> **The task**: Search the listing below for the string "image" and copy every line where it occurs.
--- Input records ---
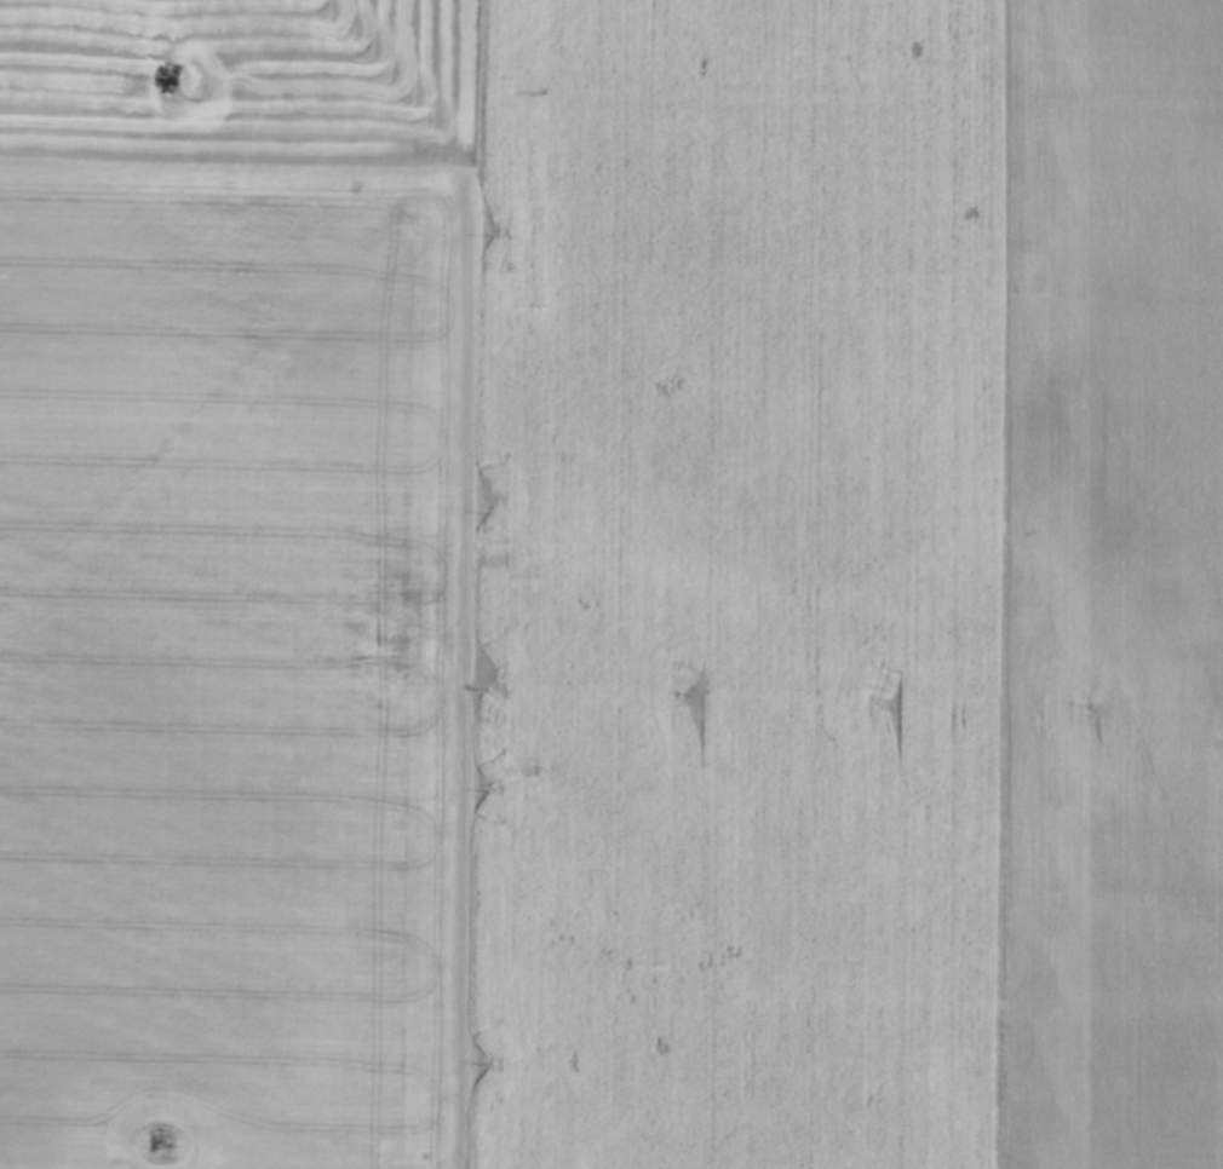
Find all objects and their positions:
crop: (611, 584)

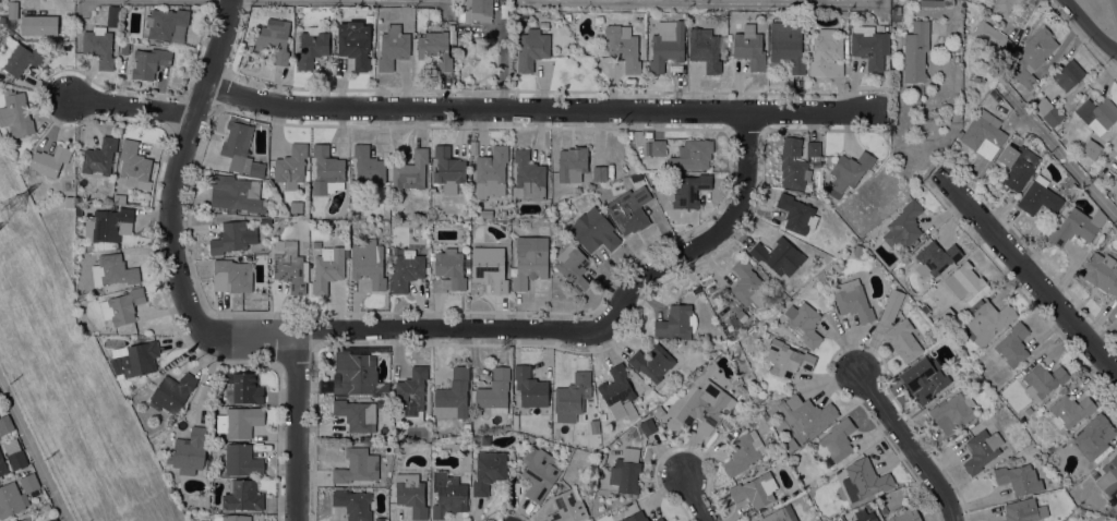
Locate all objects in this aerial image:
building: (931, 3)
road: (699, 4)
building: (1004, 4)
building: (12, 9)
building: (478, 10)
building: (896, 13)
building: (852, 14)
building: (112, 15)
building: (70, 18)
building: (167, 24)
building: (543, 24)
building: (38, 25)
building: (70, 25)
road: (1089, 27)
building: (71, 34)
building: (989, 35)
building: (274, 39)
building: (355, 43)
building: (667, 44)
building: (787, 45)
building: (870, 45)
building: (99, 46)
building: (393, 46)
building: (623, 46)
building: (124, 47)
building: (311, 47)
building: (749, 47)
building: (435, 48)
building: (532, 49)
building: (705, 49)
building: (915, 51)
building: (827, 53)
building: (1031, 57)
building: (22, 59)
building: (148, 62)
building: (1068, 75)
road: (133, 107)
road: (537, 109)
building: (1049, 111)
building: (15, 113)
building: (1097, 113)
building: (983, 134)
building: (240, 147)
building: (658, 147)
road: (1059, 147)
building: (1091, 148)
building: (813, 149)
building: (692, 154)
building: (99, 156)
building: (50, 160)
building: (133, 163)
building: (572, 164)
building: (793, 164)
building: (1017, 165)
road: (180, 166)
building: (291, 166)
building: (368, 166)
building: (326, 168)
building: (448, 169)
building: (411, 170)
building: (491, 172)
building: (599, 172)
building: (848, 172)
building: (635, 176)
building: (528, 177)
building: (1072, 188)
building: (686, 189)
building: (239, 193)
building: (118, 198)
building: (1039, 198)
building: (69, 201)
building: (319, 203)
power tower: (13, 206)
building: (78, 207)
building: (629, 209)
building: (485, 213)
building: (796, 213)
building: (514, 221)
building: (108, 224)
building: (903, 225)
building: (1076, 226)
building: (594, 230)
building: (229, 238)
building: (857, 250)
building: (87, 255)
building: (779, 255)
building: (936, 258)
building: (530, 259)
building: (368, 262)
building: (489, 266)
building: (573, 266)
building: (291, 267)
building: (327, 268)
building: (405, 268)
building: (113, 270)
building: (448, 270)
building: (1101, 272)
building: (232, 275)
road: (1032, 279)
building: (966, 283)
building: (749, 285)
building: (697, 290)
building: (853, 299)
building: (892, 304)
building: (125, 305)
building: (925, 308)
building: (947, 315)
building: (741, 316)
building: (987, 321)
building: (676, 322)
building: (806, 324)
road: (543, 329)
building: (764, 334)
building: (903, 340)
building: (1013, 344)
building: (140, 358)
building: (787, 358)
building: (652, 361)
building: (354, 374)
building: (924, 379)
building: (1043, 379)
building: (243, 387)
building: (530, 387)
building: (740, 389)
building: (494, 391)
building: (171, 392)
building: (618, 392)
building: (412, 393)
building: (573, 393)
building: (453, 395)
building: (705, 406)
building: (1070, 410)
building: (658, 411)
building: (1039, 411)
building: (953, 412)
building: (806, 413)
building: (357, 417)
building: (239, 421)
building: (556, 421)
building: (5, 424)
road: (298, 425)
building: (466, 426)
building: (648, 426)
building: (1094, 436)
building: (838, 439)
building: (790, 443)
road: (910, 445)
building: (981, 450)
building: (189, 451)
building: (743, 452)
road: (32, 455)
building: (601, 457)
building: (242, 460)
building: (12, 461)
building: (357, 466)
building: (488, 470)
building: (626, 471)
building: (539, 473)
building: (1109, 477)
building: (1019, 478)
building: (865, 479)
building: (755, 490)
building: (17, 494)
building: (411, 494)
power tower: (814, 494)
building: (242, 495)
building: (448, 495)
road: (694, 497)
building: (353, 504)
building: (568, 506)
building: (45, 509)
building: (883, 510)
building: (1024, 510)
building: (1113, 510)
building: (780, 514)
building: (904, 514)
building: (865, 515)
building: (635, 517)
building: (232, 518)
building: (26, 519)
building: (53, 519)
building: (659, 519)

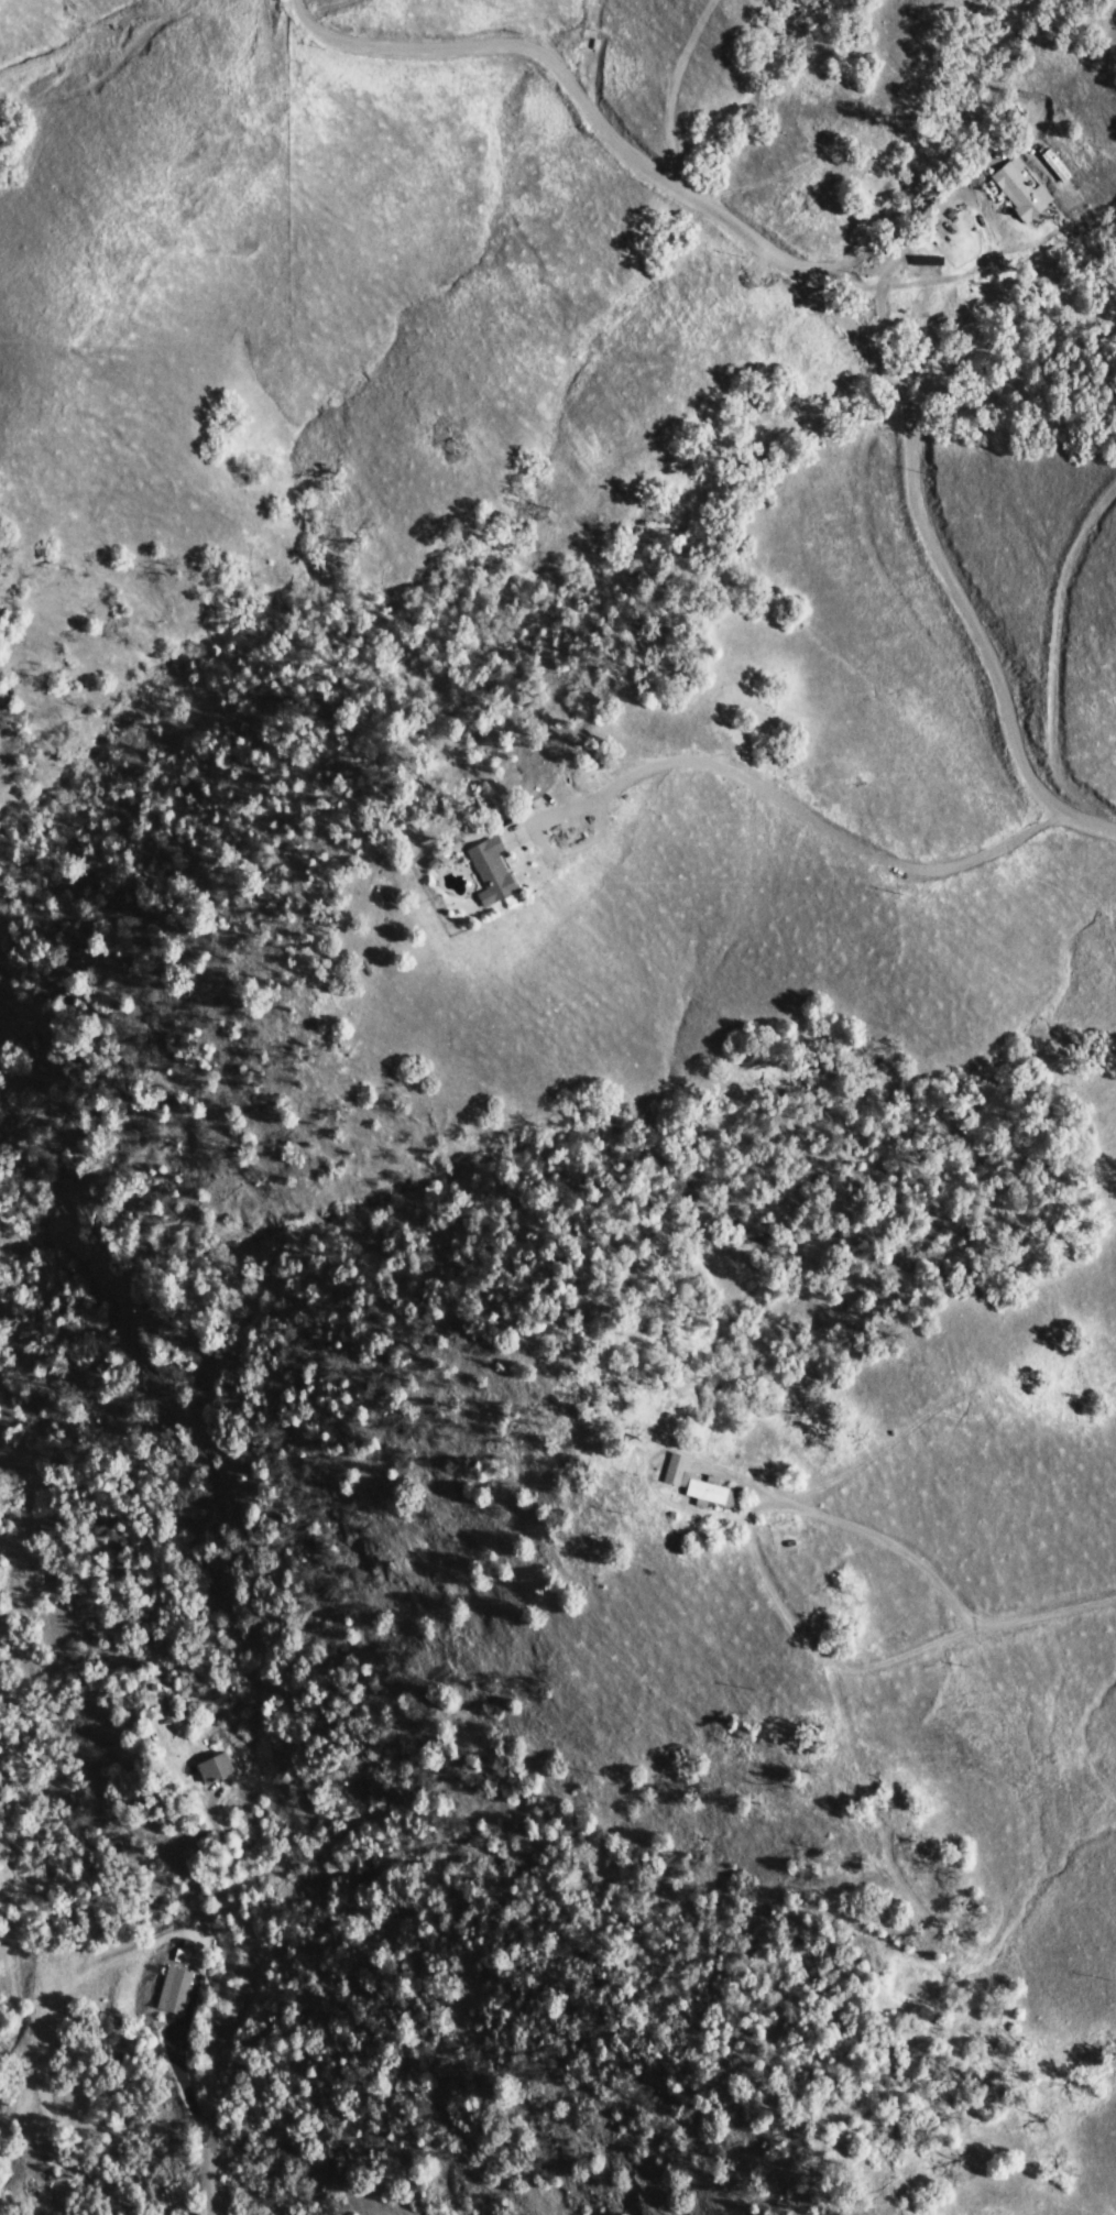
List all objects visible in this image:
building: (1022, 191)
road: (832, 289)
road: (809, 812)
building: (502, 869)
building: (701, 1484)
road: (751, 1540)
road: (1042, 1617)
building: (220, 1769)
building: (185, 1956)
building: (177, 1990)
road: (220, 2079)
---
> **Task result**:
Locate all objects in this aerial image:
List all objects visible in this image:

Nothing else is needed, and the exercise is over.